#### Exercise objective:
Would you repeat the entries beneath, with nothing changed?

----

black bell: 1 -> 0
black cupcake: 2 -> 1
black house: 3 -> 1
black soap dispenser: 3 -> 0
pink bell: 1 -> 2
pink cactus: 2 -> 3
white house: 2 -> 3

----

#### Expected answer:
black bell: 1 -> 0
black cupcake: 2 -> 1
black house: 3 -> 1
black soap dispenser: 3 -> 0
pink bell: 1 -> 2
pink cactus: 2 -> 3
white house: 2 -> 3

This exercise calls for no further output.